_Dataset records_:
========================================================================
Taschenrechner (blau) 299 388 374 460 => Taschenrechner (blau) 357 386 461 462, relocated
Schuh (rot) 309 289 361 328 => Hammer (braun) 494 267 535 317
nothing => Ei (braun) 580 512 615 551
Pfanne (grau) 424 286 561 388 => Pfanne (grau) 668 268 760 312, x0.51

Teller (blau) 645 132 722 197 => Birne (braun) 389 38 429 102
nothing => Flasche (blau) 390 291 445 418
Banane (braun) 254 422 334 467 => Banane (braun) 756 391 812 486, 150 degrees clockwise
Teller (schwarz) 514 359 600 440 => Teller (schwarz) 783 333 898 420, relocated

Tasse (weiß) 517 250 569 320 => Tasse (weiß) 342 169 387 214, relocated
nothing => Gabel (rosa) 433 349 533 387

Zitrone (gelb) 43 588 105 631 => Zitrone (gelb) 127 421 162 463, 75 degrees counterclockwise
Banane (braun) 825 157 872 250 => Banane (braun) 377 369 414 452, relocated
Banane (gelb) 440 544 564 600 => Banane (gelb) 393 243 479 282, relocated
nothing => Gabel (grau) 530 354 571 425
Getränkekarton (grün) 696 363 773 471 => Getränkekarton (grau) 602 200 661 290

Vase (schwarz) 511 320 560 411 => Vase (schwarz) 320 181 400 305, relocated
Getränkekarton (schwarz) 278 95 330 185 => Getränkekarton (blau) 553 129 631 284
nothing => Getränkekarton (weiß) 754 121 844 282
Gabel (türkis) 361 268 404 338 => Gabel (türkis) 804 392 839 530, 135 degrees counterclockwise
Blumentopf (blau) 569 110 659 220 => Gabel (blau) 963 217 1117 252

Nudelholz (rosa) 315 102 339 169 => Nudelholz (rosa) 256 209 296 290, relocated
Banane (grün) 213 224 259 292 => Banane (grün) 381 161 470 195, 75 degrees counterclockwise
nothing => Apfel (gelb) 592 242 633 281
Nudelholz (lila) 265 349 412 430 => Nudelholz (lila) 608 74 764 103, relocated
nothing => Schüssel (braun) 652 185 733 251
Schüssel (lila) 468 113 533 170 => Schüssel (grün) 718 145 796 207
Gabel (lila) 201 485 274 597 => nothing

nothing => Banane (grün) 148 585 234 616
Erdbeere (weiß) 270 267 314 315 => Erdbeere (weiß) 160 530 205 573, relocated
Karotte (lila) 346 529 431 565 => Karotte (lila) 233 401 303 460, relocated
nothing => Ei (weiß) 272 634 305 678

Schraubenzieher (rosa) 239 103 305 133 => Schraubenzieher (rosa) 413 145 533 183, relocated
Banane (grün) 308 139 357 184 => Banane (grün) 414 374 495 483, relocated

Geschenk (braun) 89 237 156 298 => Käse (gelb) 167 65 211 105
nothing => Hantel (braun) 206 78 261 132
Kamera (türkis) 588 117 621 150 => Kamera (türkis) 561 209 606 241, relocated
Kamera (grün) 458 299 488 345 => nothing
========================================================================
_Task instructions_: Starting at the first line and ending at the last, retype the entries above.

_Result_:
Taschenrechner (blau) 299 388 374 460 => Taschenrechner (blau) 357 386 461 462, relocated
Schuh (rot) 309 289 361 328 => Hammer (braun) 494 267 535 317
nothing => Ei (braun) 580 512 615 551
Pfanne (grau) 424 286 561 388 => Pfanne (grau) 668 268 760 312, x0.51

Teller (blau) 645 132 722 197 => Birne (braun) 389 38 429 102
nothing => Flasche (blau) 390 291 445 418
Banane (braun) 254 422 334 467 => Banane (braun) 756 391 812 486, 150 degrees clockwise
Teller (schwarz) 514 359 600 440 => Teller (schwarz) 783 333 898 420, relocated

Tasse (weiß) 517 250 569 320 => Tasse (weiß) 342 169 387 214, relocated
nothing => Gabel (rosa) 433 349 533 387

Zitrone (gelb) 43 588 105 631 => Zitrone (gelb) 127 421 162 463, 75 degrees counterclockwise
Banane (braun) 825 157 872 250 => Banane (braun) 377 369 414 452, relocated
Banane (gelb) 440 544 564 600 => Banane (gelb) 393 243 479 282, relocated
nothing => Gabel (grau) 530 354 571 425
Getränkekarton (grün) 696 363 773 471 => Getränkekarton (grau) 602 200 661 290

Vase (schwarz) 511 320 560 411 => Vase (schwarz) 320 181 400 305, relocated
Getränkekarton (schwarz) 278 95 330 185 => Getränkekarton (blau) 553 129 631 284
nothing => Getränkekarton (weiß) 754 121 844 282
Gabel (türkis) 361 268 404 338 => Gabel (türkis) 804 392 839 530, 135 degrees counterclockwise
Blumentopf (blau) 569 110 659 220 => Gabel (blau) 963 217 1117 252

Nudelholz (rosa) 315 102 339 169 => Nudelholz (rosa) 256 209 296 290, relocated
Banane (grün) 213 224 259 292 => Banane (grün) 381 161 470 195, 75 degrees counterclockwise
nothing => Apfel (gelb) 592 242 633 281
Nudelholz (lila) 265 349 412 430 => Nudelholz (lila) 608 74 764 103, relocated
nothing => Schüssel (braun) 652 185 733 251
Schüssel (lila) 468 113 533 170 => Schüssel (grün) 718 145 796 207
Gabel (lila) 201 485 274 597 => nothing

nothing => Banane (grün) 148 585 234 616
Erdbeere (weiß) 270 267 314 315 => Erdbeere (weiß) 160 530 205 573, relocated
Karotte (lila) 346 529 431 565 => Karotte (lila) 233 401 303 460, relocated
nothing => Ei (weiß) 272 634 305 678

Schraubenzieher (rosa) 239 103 305 133 => Schraubenzieher (rosa) 413 145 533 183, relocated
Banane (grün) 308 139 357 184 => Banane (grün) 414 374 495 483, relocated

Geschenk (braun) 89 237 156 298 => Käse (gelb) 167 65 211 105
nothing => Hantel (braun) 206 78 261 132
Kamera (türkis) 588 117 621 150 => Kamera (türkis) 561 209 606 241, relocated
Kamera (grün) 458 299 488 345 => nothing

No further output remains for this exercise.